YOUR OBJECTIVE: Only the lines from the one containing "black box [695,233,740,272]" through the end of the records should be retyped, exactly and including both ends; pictures stay out.

Image sets with object changes
——————
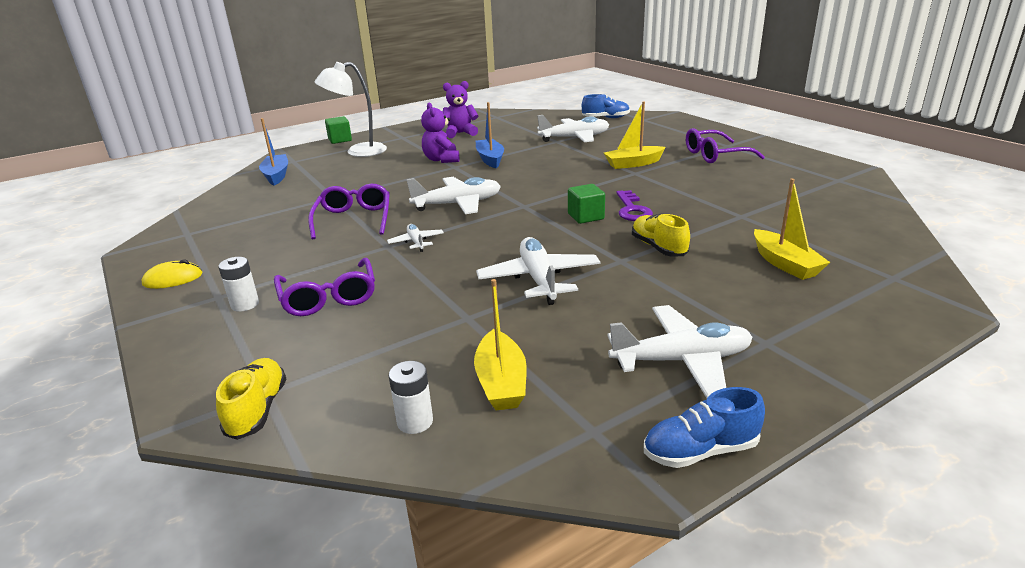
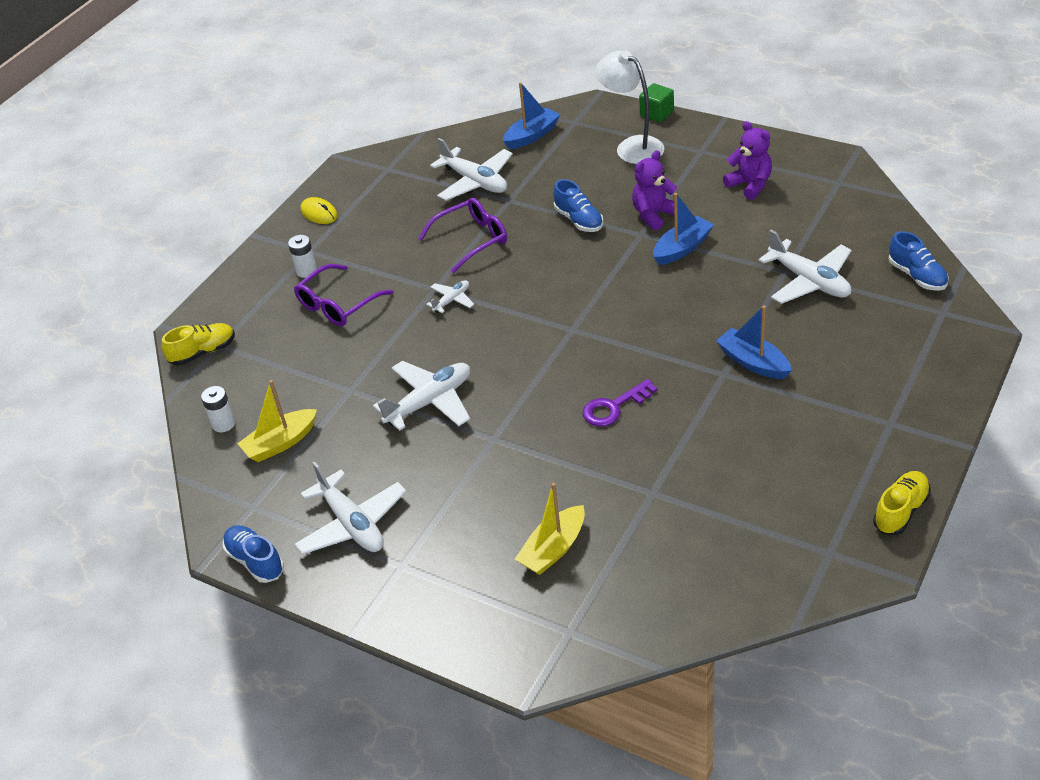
camera: 65 degrees right, 15 degrees up
white plane [406,177,501,214] -> white plane moved to [430,138,513,201]
green cube [568,184,605,224] -> none
yellow boat [604,101,666,169] -> blue boat [716,306,792,379]
yellow shoe [632,214,690,257] -> yellow shoe moved to [873,471,931,535]
purple glasses [686,128,765,163] -> none
none -> blue shoe [553,179,603,232]

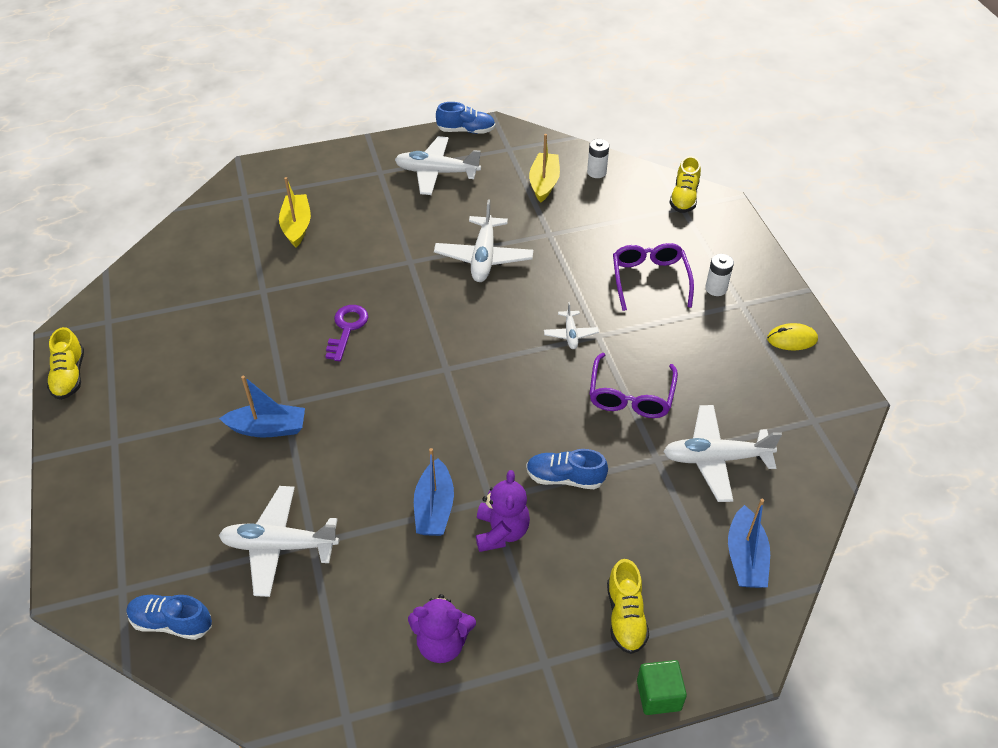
camera: 130 degrees right, 5 degrees up
white lamp [596,50,664,164] -> yellow shoe [607,559,649,654]

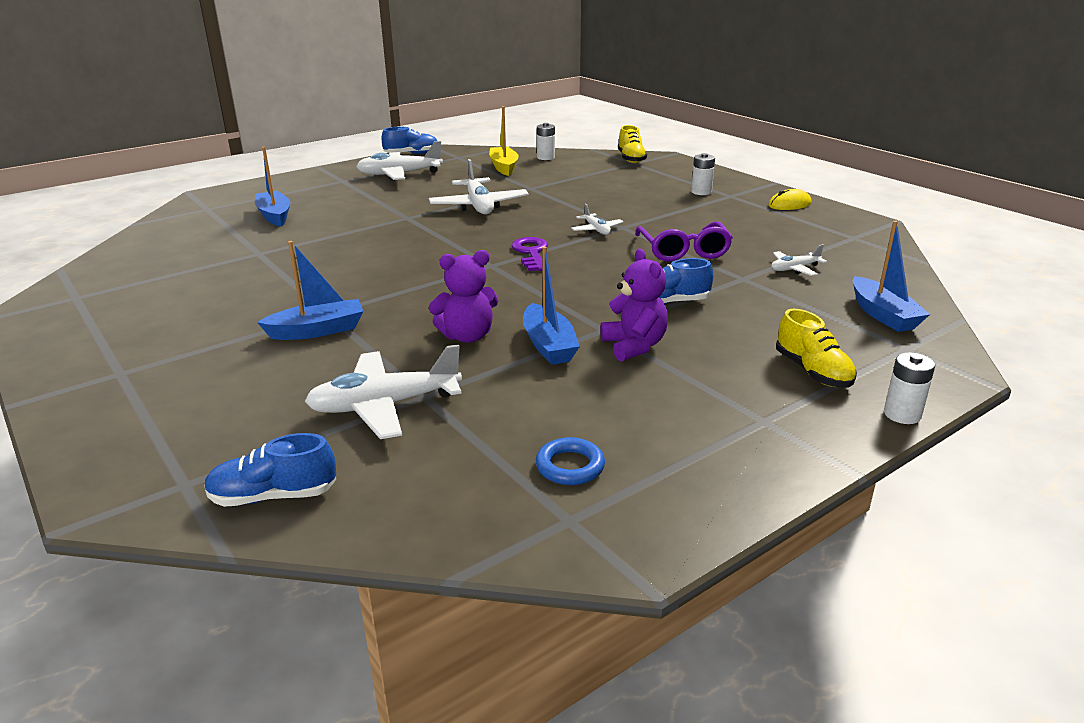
camera: 20 degrees left, 20 degrees down
yellow shoe [47,327,84,400] -> none
yellow boat [279,177,311,247] -> blue boat [255,147,290,227]
purple key [325,305,368,361] -> purple key moved to [511,237,548,271]
purple teddy bear [408,594,476,663] -> purple teddy bear moved to [429,250,499,343]
purple glasses [613,243,694,311] -> none
green cube [637,660,687,715] -> white battery [884,352,935,424]
white plane [663,405,782,502] -> white plane [771,244,827,276], size x0.52
none -> blue ring [536,437,605,485]

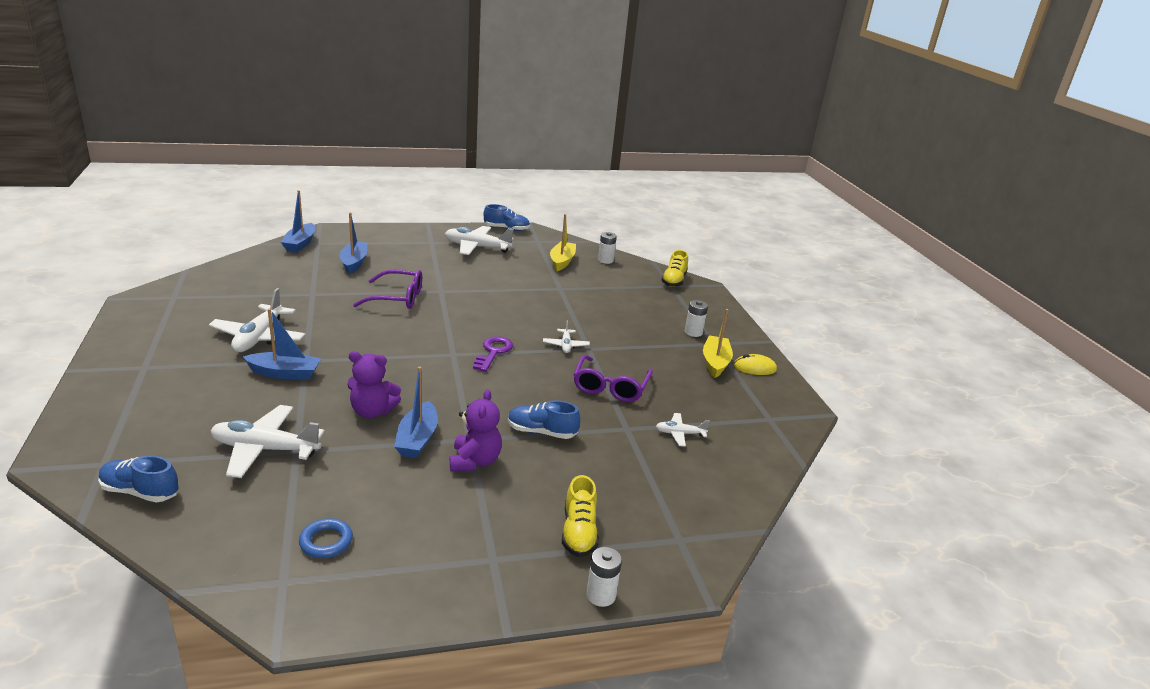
camera: 20 degrees right, 0 degrees up
white plane [429,159,529,215] -> white plane moved to [209,288,305,352]
blue boat [853,221,930,332] -> blue boat moved to [281,190,315,252]
none -> purple glasses [353,270,422,309]
none -> yellow boat [703,309,733,378]

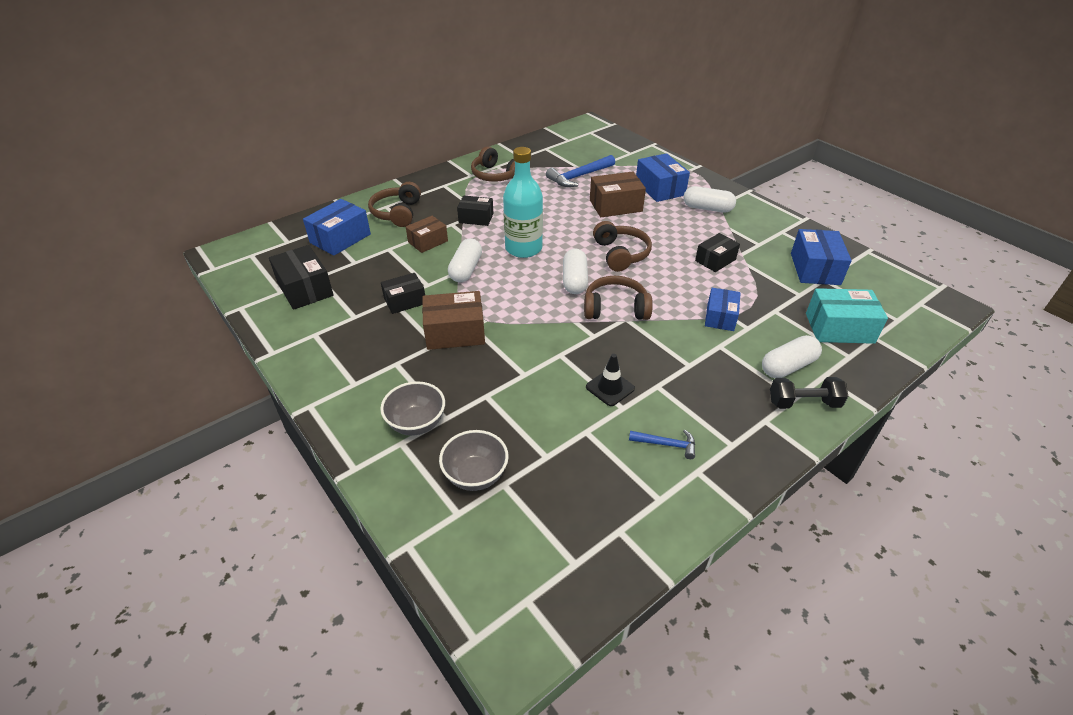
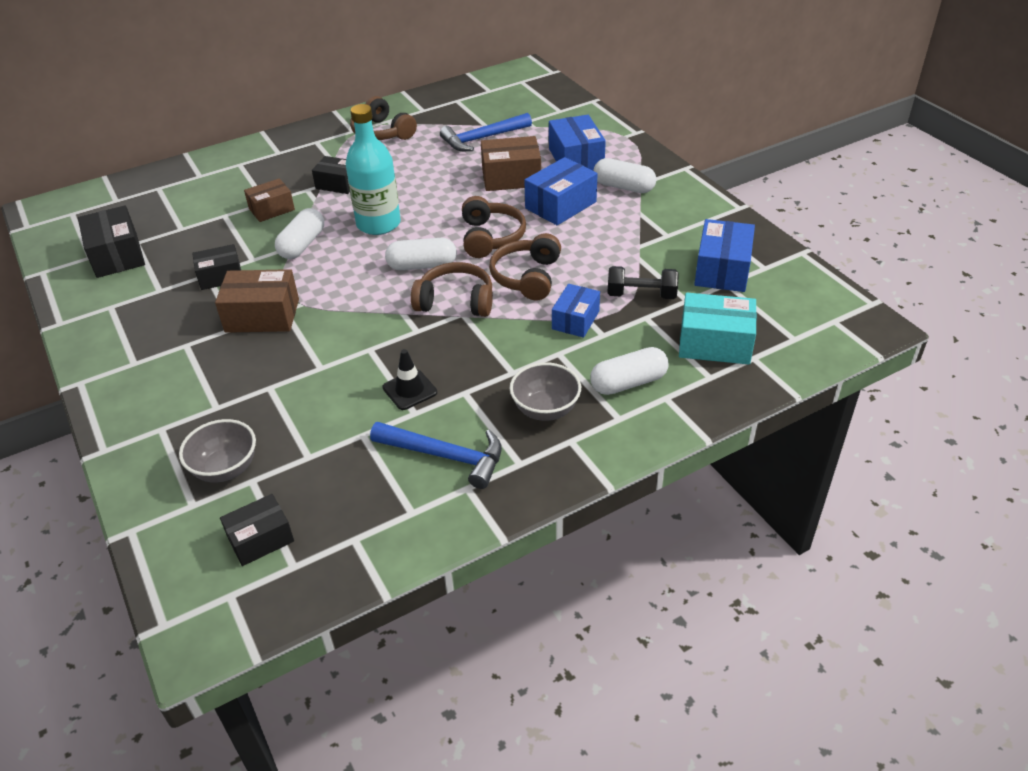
camera: 10 degrees right, 0 degrees up
blue box [303,199,371,256] -> blue box moved to [524,157,598,225]
brown headphones [368,182,421,227] -> brown headphones moved to [489,233,561,300]
grey bowl [380,381,445,436] -> grey bowl moved to [510,362,581,421]
white capsule [563,248,588,294] -> white capsule turned 75 degrees clockwise [385,238,457,270]
blue hammer [629,430,695,459] -> blue hammer [370,422,502,489], size x1.80
black box [695,233,740,272] -> black box moved to [220,494,294,566]
black dumbbell [770,377,848,409] -> black dumbbell moved to [607,266,679,299]

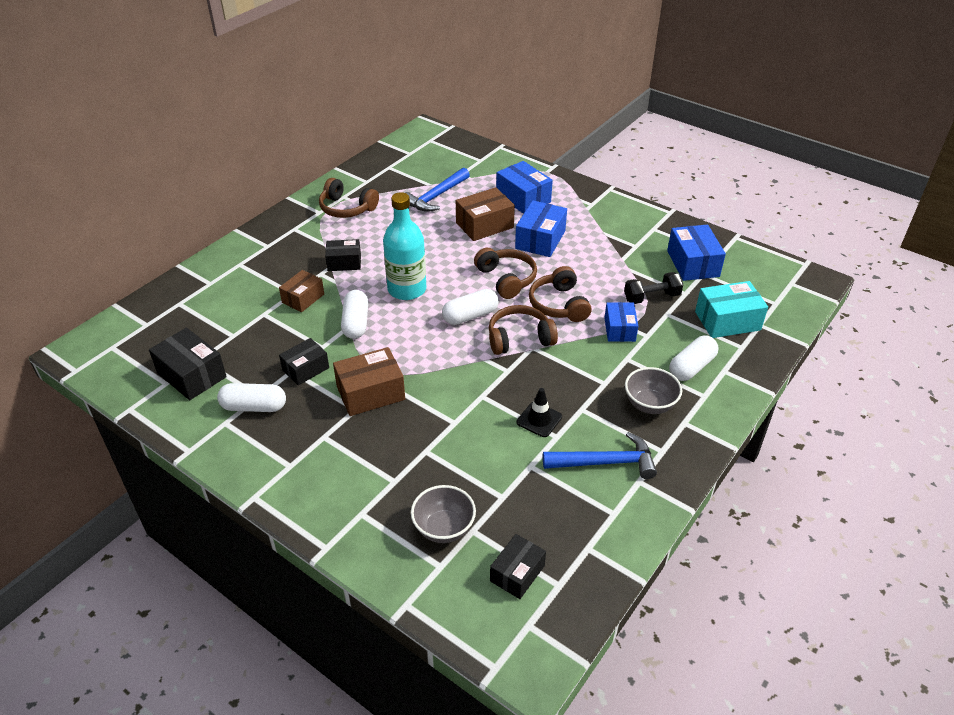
camera: 25 degrees left, 0 degrees up
white capsule [594,158,656,193] -> white capsule moved to [217,383,286,412]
——————
RESPONSE BOX:
black box [695,233,740,272] -> black box moved to [220,494,294,566]
black dumbbell [770,377,848,409] -> black dumbbell moved to [607,266,679,299]

camera: 25 degrees left, 0 degrees up
white capsule [594,158,656,193] -> white capsule moved to [217,383,286,412]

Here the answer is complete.